Would you output the entries below only from the line containing "grey cylinder: 0 -> 5" through the line containing "black teapot: 1 -> 0", exactly as they stand and with both ends included?

> TASK INPUT
▼▼▼

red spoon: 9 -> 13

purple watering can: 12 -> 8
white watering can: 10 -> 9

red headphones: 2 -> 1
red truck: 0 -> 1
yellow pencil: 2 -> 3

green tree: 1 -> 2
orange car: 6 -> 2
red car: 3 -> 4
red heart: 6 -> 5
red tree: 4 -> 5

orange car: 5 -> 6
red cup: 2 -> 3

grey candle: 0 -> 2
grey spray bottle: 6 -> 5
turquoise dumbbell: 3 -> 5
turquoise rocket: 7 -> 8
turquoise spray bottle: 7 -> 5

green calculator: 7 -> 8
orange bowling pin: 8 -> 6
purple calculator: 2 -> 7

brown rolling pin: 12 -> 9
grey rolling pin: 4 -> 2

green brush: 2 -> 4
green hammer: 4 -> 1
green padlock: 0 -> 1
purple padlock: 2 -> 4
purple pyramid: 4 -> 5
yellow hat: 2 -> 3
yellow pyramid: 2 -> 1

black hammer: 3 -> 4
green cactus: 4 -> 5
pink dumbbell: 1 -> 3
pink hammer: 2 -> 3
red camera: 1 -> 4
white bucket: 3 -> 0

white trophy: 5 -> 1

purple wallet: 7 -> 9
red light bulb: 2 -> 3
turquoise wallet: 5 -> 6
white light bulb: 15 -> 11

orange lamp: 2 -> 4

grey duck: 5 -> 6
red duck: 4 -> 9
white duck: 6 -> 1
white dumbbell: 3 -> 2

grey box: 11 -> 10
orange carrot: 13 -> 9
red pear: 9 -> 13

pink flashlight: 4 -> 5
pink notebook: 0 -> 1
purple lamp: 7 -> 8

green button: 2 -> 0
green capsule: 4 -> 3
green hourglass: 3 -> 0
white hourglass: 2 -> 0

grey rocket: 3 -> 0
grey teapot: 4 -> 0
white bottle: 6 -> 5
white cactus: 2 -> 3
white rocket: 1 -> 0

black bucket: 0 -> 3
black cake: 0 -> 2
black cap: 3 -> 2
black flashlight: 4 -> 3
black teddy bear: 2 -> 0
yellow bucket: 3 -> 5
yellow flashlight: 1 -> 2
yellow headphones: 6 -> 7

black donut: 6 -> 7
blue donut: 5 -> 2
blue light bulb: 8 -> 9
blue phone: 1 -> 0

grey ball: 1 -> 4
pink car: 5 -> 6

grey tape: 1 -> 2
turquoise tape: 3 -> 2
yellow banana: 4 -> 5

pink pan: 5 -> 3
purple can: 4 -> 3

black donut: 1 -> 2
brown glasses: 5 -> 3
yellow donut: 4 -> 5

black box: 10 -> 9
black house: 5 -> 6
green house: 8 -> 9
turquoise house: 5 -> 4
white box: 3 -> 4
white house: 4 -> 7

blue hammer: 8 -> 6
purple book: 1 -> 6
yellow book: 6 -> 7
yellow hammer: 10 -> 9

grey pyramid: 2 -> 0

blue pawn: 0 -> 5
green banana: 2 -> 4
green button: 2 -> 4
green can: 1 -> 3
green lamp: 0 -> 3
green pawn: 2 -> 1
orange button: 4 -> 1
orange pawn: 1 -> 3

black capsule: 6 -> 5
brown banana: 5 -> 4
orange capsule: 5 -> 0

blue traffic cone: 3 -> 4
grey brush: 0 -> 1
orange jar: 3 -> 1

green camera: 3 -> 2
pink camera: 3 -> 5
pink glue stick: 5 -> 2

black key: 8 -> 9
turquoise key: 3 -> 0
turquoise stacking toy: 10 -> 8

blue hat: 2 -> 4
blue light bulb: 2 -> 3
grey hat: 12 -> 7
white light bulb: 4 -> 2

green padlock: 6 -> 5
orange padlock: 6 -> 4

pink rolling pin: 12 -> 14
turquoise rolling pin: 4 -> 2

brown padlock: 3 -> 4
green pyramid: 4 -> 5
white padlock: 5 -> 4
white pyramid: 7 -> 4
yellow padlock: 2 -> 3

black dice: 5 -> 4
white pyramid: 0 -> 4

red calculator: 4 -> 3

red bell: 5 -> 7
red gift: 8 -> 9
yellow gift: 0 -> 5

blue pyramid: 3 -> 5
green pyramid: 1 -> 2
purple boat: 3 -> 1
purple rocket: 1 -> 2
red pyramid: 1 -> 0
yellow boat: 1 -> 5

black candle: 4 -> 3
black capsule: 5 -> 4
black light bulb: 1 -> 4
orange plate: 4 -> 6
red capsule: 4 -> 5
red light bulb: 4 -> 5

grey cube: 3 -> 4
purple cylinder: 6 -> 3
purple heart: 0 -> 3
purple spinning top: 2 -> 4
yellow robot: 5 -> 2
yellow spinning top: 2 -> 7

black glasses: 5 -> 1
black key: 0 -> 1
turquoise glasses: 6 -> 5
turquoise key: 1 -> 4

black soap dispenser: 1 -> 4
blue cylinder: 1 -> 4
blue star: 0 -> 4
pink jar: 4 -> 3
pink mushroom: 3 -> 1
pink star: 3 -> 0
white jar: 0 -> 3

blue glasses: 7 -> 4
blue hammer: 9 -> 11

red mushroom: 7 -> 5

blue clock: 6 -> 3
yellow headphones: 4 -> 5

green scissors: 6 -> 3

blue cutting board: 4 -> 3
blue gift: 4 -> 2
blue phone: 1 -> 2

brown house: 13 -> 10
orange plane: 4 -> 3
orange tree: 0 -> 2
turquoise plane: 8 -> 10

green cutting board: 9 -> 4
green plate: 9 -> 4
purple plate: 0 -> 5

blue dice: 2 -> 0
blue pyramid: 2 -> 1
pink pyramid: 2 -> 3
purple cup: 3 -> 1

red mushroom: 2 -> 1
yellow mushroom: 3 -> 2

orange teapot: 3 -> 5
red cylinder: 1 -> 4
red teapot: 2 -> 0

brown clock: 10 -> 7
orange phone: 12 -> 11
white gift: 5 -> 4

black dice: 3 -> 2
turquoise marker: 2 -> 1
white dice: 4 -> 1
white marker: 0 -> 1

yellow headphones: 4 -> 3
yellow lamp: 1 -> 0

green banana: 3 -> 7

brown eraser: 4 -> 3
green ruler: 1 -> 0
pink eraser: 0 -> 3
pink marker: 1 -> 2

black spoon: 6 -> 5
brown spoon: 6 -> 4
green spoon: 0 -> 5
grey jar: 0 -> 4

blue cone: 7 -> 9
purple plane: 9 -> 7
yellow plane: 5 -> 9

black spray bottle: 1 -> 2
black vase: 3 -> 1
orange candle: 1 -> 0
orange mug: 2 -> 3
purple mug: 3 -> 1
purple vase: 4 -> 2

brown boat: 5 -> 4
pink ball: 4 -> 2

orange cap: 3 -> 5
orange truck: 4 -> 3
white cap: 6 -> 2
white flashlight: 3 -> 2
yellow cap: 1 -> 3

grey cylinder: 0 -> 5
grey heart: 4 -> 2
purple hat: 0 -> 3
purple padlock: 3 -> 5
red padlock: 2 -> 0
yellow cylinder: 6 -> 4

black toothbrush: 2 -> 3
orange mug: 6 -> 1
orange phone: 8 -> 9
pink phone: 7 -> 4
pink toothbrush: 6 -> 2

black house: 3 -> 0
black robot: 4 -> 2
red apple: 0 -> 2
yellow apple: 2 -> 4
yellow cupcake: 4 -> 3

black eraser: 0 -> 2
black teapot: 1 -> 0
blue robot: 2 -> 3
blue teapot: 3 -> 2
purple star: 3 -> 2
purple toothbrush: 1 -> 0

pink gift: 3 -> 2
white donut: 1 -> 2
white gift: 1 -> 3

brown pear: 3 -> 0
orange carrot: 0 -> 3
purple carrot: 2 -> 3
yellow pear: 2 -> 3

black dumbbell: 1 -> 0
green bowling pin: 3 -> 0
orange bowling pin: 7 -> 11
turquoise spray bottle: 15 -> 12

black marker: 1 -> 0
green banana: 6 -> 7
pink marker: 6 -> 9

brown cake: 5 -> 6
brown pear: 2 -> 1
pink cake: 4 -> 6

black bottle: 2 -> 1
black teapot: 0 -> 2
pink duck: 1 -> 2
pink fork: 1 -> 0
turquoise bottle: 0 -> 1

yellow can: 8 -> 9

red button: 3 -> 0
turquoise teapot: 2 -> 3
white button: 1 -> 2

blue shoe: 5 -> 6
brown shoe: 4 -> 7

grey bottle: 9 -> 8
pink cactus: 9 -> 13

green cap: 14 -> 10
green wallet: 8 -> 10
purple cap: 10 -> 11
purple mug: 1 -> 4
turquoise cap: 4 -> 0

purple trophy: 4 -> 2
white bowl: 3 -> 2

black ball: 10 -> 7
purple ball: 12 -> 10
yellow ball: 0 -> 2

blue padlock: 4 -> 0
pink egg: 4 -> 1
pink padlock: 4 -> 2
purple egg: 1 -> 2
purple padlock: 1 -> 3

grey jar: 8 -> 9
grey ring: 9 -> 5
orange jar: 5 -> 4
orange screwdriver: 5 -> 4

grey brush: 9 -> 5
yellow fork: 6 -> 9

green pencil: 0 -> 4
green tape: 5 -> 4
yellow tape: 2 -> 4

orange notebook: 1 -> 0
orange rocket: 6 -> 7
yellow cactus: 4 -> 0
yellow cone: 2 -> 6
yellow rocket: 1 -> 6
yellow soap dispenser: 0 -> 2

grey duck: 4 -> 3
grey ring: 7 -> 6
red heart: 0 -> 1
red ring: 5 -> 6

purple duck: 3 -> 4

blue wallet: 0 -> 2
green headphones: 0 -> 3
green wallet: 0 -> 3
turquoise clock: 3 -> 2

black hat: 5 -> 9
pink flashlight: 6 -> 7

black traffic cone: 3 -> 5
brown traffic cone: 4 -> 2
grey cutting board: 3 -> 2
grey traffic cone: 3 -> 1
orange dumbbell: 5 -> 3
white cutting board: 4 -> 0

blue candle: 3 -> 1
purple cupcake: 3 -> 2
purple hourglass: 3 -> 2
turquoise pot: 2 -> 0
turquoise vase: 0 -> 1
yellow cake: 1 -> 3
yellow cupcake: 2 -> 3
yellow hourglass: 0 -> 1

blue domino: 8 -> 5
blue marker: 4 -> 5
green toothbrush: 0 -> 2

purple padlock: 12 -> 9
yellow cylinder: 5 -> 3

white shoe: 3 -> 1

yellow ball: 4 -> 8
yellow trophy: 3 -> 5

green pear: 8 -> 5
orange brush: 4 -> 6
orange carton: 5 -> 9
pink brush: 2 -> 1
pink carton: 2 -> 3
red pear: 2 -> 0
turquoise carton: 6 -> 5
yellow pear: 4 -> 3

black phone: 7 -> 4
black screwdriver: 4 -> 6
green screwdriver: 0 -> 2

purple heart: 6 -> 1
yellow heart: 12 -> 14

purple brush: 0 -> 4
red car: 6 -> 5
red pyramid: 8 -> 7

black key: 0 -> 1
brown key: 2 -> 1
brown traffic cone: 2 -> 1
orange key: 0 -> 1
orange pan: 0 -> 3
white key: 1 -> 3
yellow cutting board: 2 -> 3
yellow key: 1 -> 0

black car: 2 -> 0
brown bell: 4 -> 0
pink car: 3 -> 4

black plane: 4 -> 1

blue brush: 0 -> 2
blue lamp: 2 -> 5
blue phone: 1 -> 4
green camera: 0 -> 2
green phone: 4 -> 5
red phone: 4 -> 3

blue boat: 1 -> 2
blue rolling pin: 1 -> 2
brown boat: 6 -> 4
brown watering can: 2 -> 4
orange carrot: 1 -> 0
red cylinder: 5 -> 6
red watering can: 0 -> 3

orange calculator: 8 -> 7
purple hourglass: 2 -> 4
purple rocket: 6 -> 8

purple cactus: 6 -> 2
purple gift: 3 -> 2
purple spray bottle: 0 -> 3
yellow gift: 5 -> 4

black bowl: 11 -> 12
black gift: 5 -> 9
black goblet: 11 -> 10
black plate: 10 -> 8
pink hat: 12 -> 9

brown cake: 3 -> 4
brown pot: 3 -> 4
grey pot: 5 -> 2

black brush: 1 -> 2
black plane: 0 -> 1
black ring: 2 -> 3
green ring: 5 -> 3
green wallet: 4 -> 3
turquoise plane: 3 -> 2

▲▲▲

> SOLVED PROBLEM
grey cylinder: 0 -> 5
grey heart: 4 -> 2
purple hat: 0 -> 3
purple padlock: 3 -> 5
red padlock: 2 -> 0
yellow cylinder: 6 -> 4

black toothbrush: 2 -> 3
orange mug: 6 -> 1
orange phone: 8 -> 9
pink phone: 7 -> 4
pink toothbrush: 6 -> 2

black house: 3 -> 0
black robot: 4 -> 2
red apple: 0 -> 2
yellow apple: 2 -> 4
yellow cupcake: 4 -> 3

black eraser: 0 -> 2
black teapot: 1 -> 0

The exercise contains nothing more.